#### [PROVIDED ENTRIES]
----------------------------------------

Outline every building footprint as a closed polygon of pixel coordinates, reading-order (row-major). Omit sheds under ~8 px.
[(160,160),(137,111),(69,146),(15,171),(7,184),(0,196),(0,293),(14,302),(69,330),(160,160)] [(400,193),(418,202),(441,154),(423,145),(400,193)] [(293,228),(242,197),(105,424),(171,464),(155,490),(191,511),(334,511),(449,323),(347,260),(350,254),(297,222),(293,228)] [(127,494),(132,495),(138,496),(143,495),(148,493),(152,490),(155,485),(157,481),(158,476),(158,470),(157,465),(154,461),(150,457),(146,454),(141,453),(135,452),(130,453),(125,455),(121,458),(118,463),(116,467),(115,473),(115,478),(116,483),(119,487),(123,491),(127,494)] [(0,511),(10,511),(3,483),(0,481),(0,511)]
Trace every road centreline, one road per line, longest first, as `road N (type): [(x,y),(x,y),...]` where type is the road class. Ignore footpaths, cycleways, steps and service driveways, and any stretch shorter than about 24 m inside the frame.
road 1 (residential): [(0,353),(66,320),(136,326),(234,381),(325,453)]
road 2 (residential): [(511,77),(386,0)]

----------------------------------------

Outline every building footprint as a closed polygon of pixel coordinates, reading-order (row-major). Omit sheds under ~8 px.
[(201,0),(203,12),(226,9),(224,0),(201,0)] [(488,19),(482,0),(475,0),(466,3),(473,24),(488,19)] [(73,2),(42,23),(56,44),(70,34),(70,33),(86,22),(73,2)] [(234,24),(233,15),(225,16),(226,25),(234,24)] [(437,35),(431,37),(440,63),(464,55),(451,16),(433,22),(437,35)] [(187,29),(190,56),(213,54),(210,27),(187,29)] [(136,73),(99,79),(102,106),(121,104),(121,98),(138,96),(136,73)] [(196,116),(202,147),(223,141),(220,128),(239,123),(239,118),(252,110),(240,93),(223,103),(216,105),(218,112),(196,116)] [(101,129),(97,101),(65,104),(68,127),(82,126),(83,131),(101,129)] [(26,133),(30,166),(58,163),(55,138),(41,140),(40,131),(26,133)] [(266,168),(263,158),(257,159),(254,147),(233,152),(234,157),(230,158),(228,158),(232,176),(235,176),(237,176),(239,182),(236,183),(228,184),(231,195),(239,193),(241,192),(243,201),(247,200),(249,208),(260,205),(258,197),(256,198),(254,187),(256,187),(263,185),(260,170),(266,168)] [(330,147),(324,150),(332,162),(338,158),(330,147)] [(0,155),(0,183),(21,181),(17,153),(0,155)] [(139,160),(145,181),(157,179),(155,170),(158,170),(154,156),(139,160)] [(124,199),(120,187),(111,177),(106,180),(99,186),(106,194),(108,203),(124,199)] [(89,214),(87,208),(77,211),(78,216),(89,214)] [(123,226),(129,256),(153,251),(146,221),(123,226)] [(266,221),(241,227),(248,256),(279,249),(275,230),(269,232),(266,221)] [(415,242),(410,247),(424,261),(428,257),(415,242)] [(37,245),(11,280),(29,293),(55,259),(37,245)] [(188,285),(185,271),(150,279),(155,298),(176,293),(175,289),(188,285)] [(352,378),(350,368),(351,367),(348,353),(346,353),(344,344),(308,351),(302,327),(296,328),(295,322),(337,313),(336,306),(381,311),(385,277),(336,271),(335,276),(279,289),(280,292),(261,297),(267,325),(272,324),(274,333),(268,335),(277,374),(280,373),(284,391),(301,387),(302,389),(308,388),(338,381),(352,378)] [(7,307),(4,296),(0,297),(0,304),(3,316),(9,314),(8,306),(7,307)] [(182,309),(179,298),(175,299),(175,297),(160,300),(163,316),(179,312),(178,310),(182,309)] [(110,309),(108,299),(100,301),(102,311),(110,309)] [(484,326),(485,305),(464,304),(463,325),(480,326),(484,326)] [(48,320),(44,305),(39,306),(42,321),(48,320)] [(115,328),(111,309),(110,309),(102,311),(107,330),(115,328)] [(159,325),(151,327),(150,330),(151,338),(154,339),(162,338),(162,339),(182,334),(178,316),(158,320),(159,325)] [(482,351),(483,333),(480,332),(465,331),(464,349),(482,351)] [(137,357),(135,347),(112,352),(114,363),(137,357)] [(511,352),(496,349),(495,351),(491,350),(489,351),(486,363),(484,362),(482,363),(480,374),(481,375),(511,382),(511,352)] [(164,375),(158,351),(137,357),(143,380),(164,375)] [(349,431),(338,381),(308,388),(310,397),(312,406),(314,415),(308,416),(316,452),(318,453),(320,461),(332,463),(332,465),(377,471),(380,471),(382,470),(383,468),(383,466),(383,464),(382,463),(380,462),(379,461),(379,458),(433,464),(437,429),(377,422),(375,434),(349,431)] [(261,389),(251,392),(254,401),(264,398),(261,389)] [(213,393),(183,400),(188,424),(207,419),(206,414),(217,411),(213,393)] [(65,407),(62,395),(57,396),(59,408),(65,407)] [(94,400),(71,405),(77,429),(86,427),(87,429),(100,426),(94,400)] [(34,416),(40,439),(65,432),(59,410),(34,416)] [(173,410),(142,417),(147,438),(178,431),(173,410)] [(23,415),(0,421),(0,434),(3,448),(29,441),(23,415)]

----------------------------------------

Starting with the line containing "Trace every road" and going on through the line containing "road 2 (residential): [(511,77),(386,0)]", render those lines above as a JSON array of strings, one string per line, skipping blank lines. Include both end lines and no others.

[
  "Trace every road centreline, one road per line, longest first, as `road N (type): [(x,y),(x,y),...]` where type is the road class. Ignore footpaths, cycleways, steps and service driveways, and any stretch shorter than about 24 m inside the frame.",
  "road 1 (residential): [(0,353),(66,320),(136,326),(234,381),(325,453)]",
  "road 2 (residential): [(511,77),(386,0)]"
]